Leave every picture out, and give again exactly the lines from the one containing "building: [76,129,137,216] ->" through the end of the listing.

***** Material provided

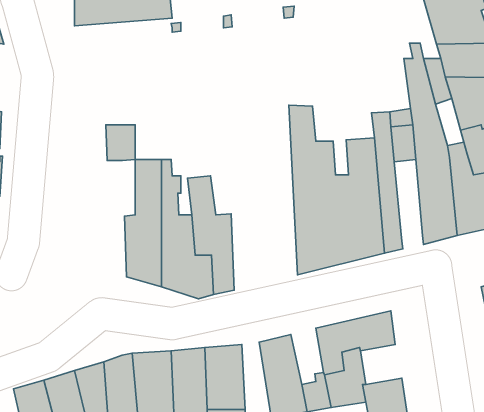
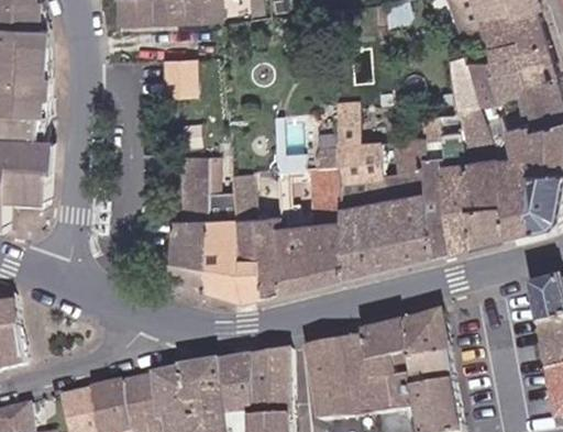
building: none -> [276,108,345,295]
building: [106,125,135,161] -> [164,60,194,97]
building: none -> [443,163,472,245]
building: none -> [339,333,372,390]
building: none -> [409,350,451,390]

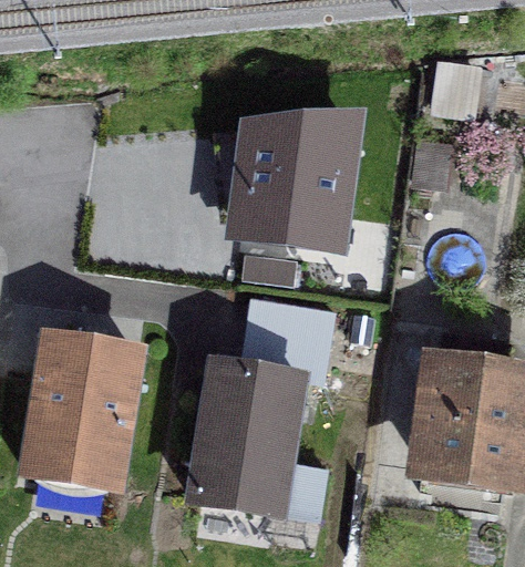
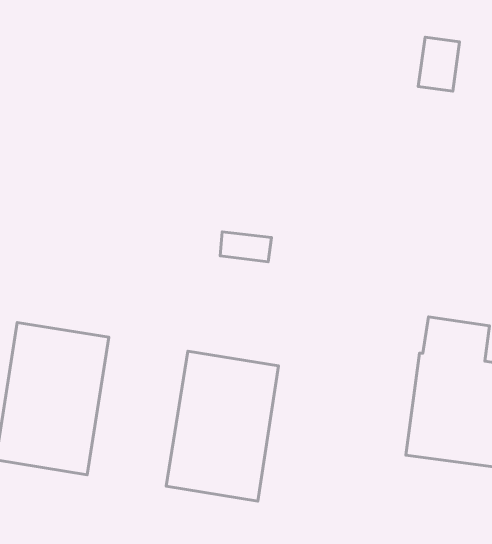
building: [215,125,348,249] -> none
building: [243,303,332,370] -> none

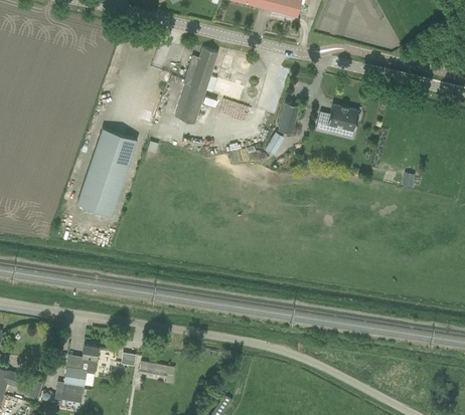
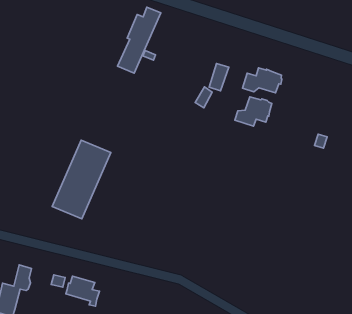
building: [76,129,137,216] -> [52,140,111,219]
building: none -> [235,97,272,126]

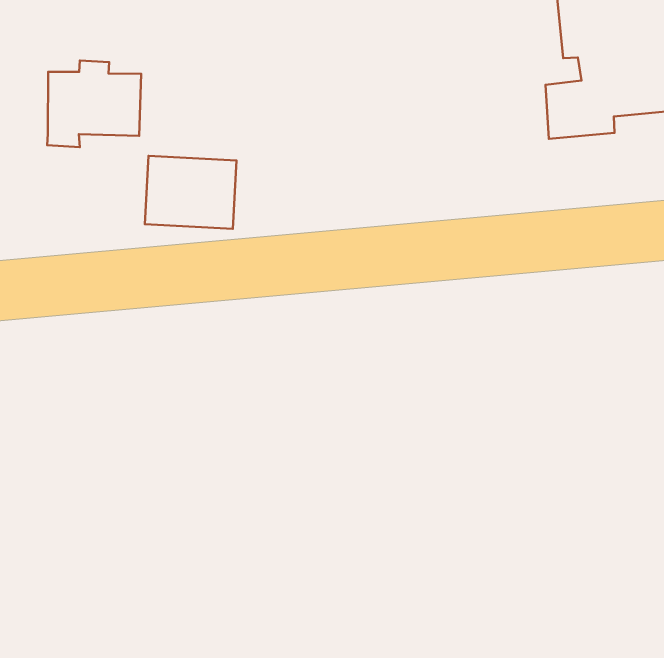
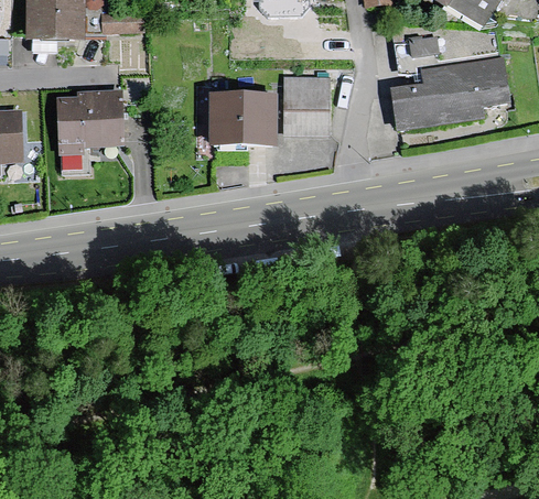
building: none -> [283,76,328,132]
building: [145,156,237,229] -> [213,97,272,143]

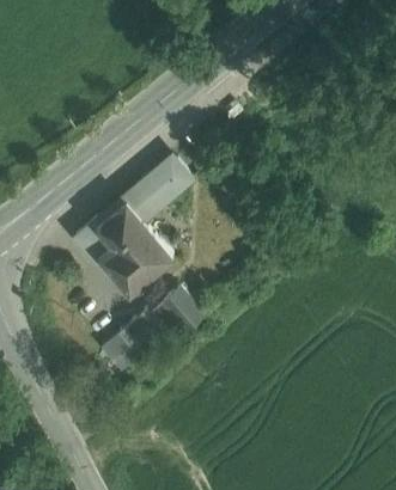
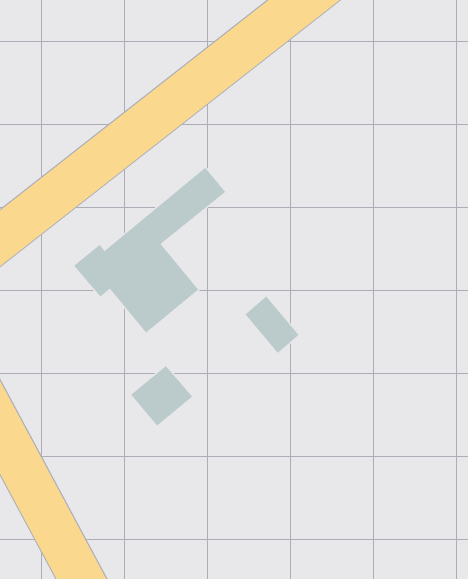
building: [156,288,197,332] -> [244,296,300,354]

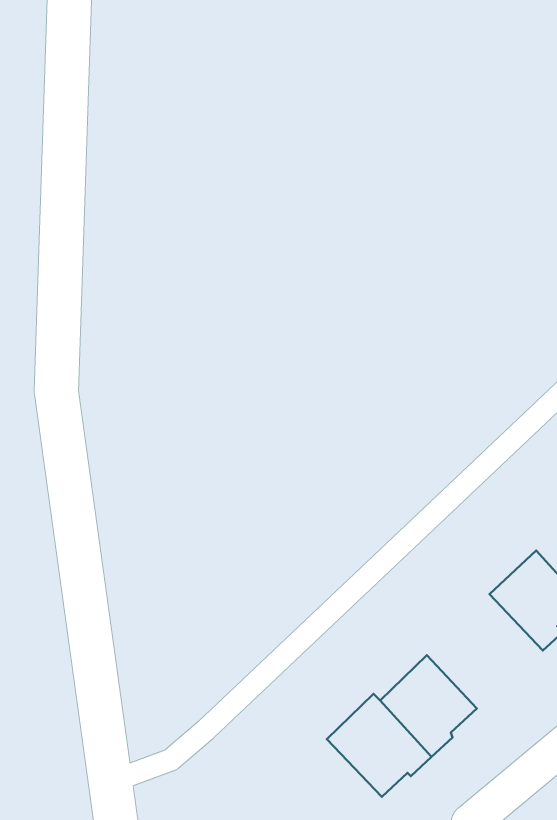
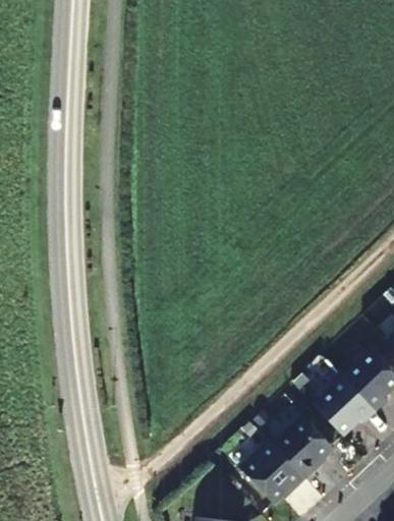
building: none -> [313,375,376,436]

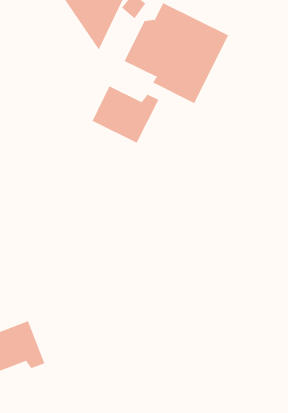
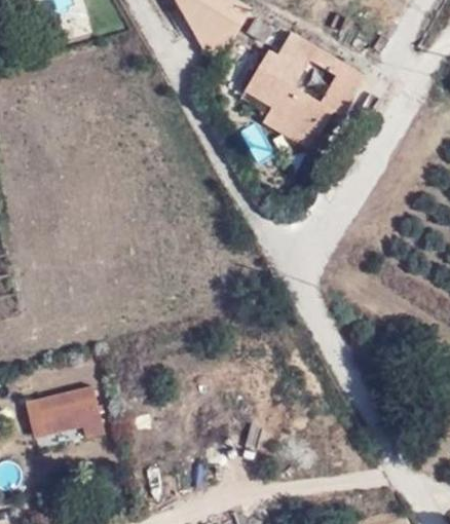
building: [92,86,159,144] -> none

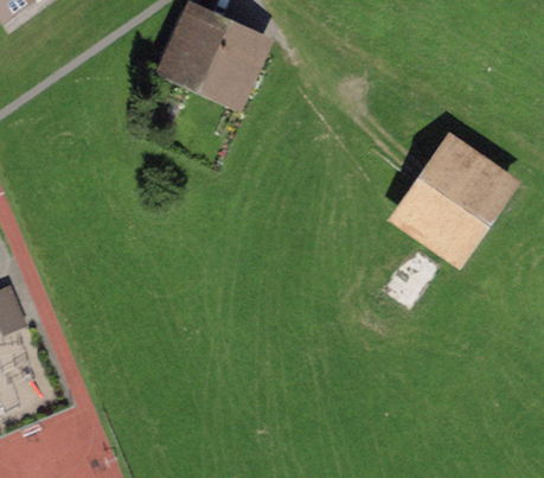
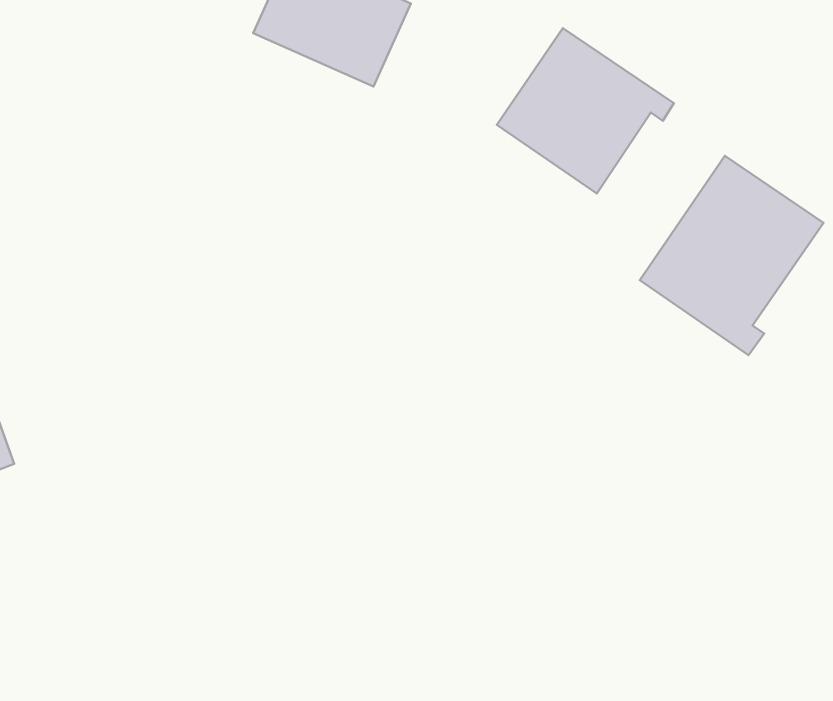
building: none -> [497,28,674,193]

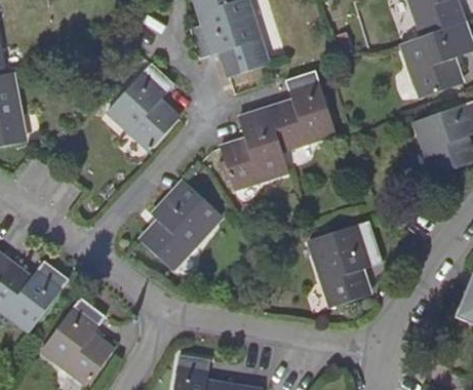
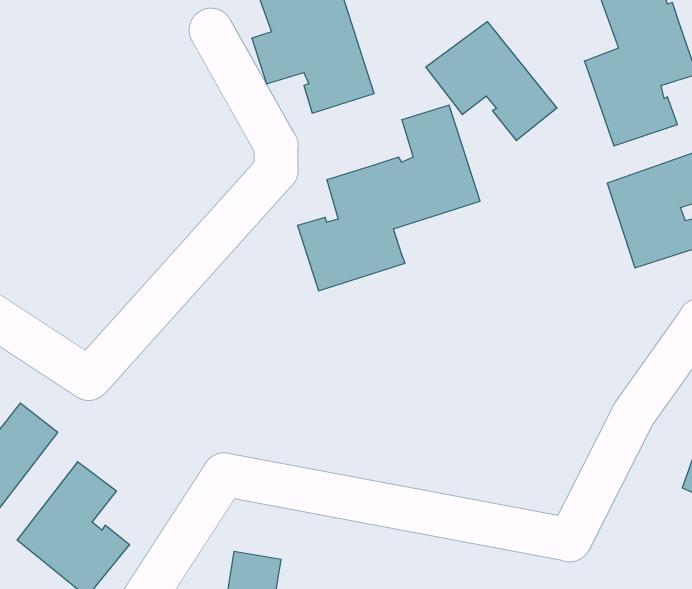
building: none -> [426,22,557,141]
building: [108,64,179,149] -> none
building: [141,181,222,269] -> none
building: [309,221,381,306] -> none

**********

▸ Response box
building: [76,129,137,216] -> [52,140,111,219]
building: none -> [235,97,272,126]

building: none -> [283,76,328,132]
building: [145,156,237,229] -> [213,97,272,143]

building: [156,288,197,332] -> [244,296,300,354]

building: none -> [313,375,376,436]

building: [92,86,159,144] -> none

building: none -> [497,28,674,193]

building: none -> [426,22,557,141]
building: [108,64,179,149] -> none
building: [141,181,222,269] -> none
building: [309,221,381,306] -> none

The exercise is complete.